-- EXTRACTED ENTRIES follows --

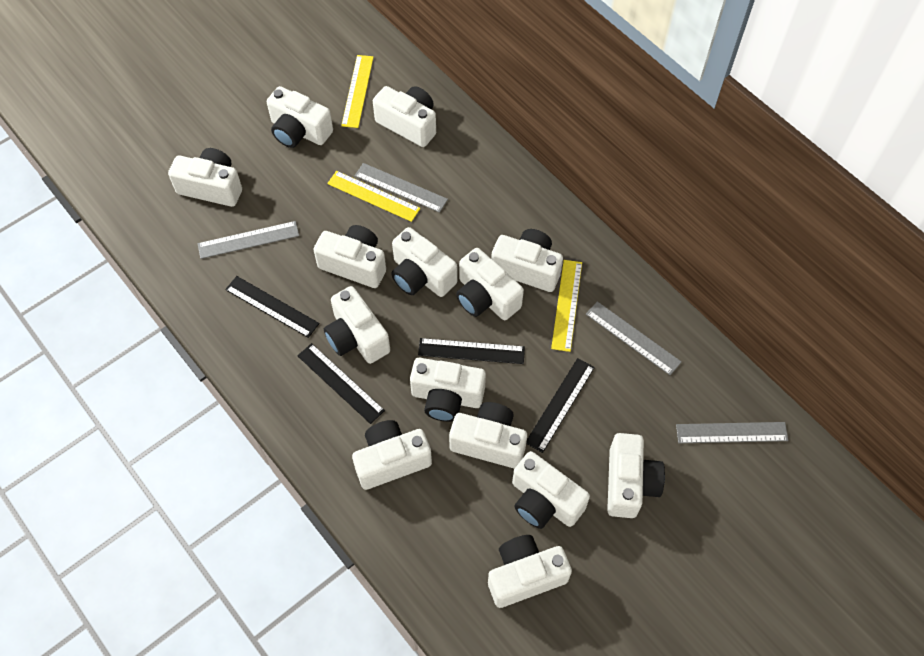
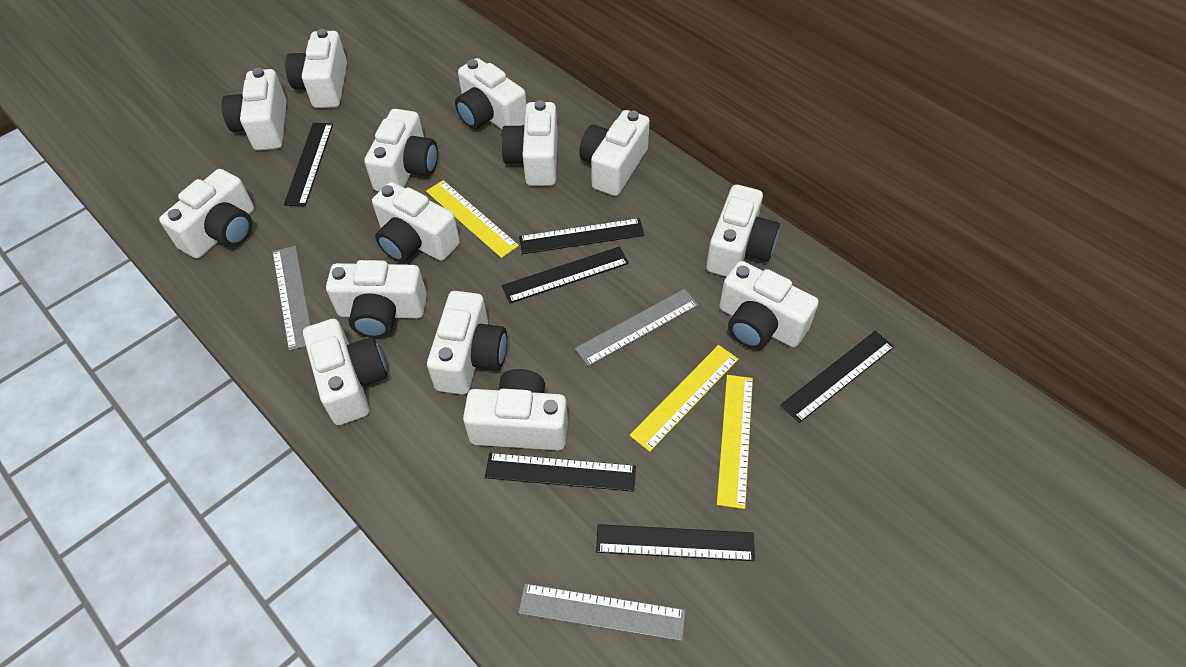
black ruler: 4 -> 6
grey ruler: 4 -> 3

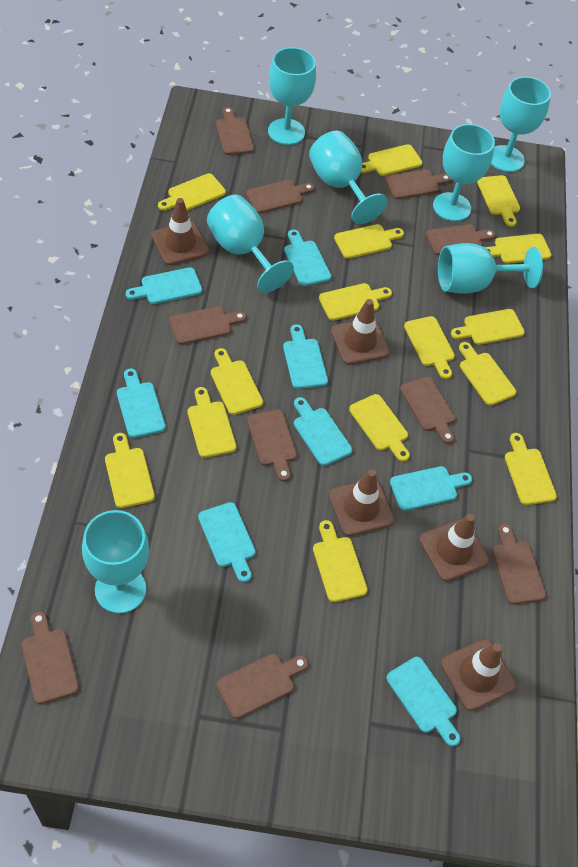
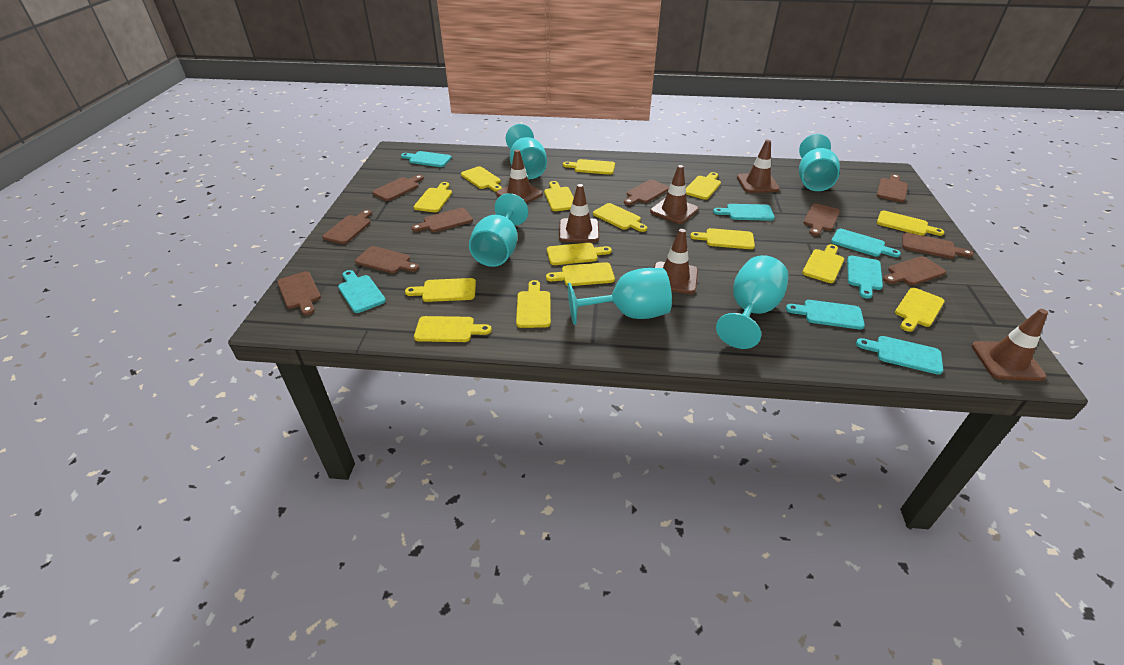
brown traffic cone: 5 -> 6
turquoise cutting board: 8 -> 7
turquoise goblet: 7 -> 5

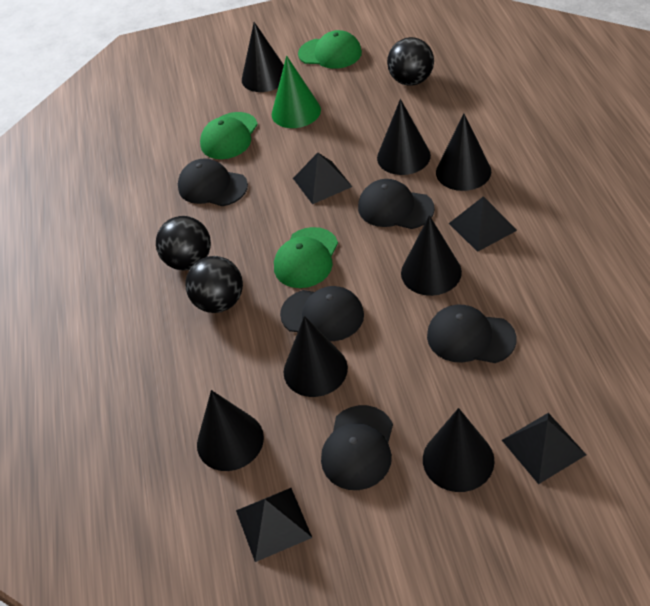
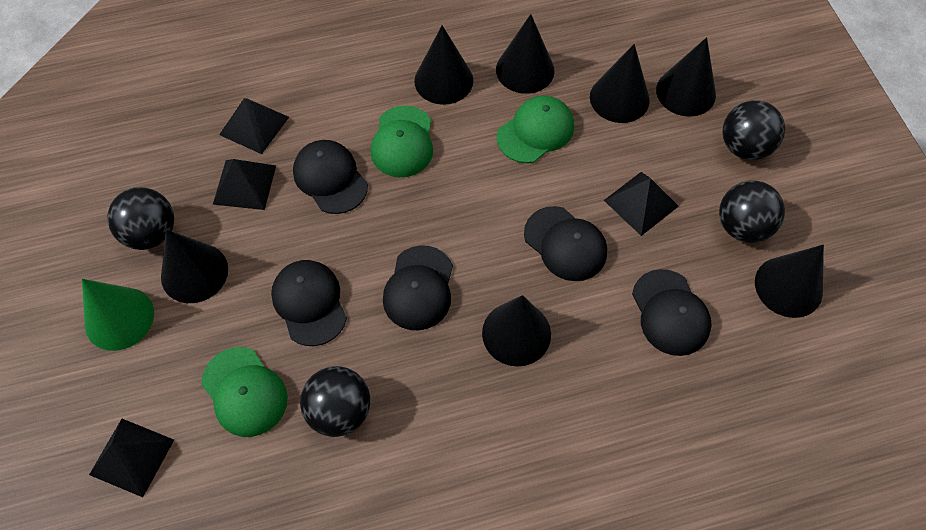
black ball: 3 -> 4

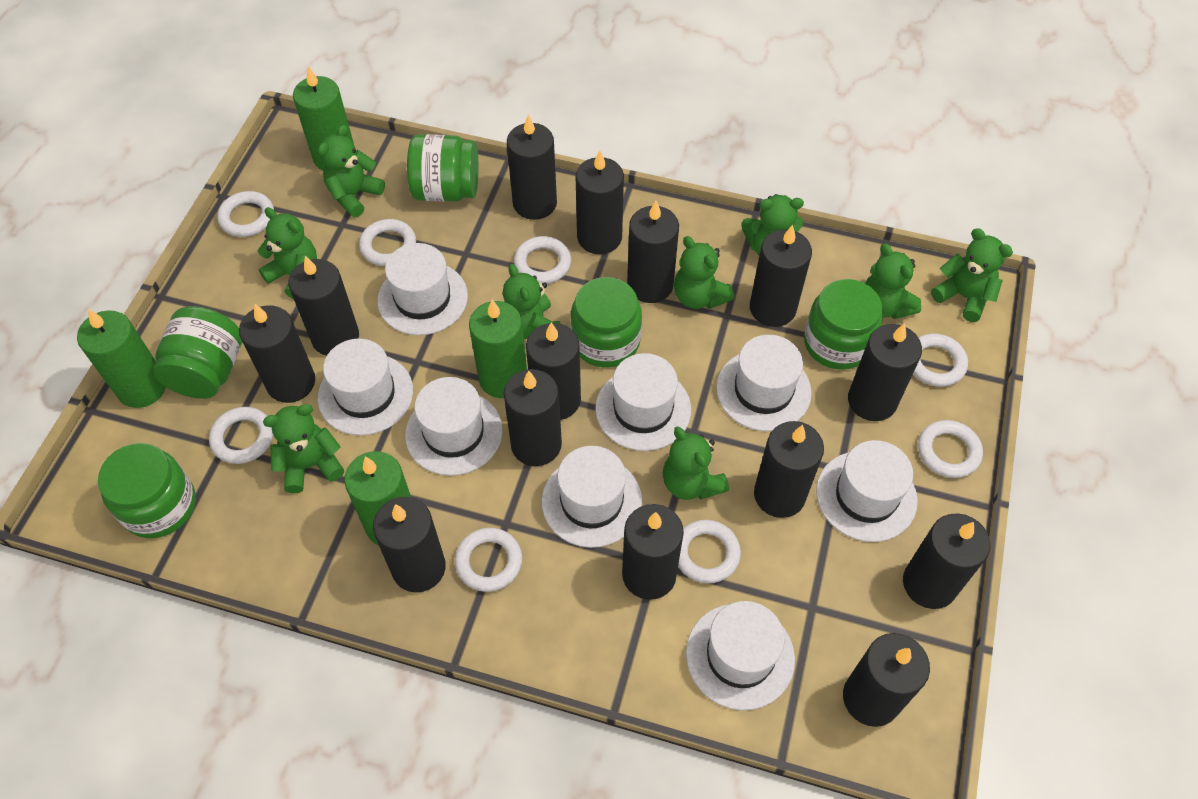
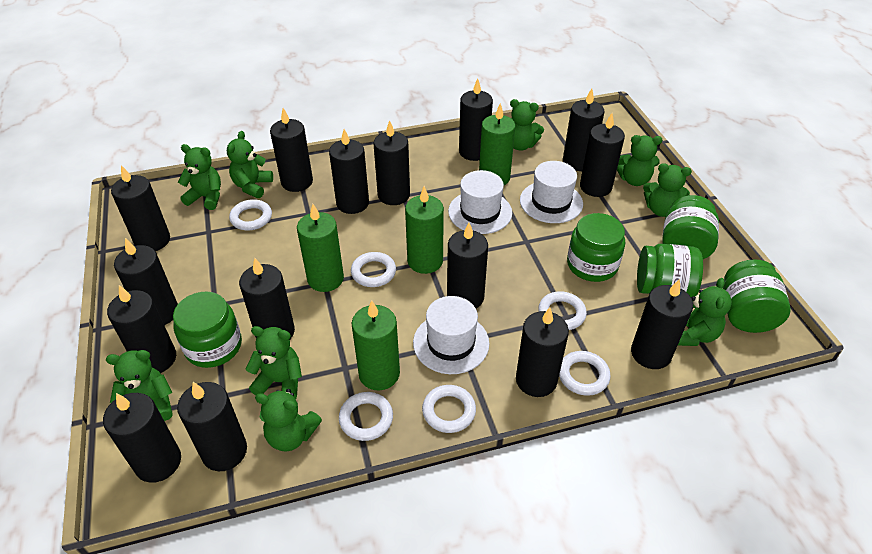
black candle: 14 -> 15
white hat: 8 -> 3
white ring: 8 -> 6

-- EXTRACTED ENTRIES concluded --

Report how many lines of the entries hold the word "black". Nothing else is needed.

3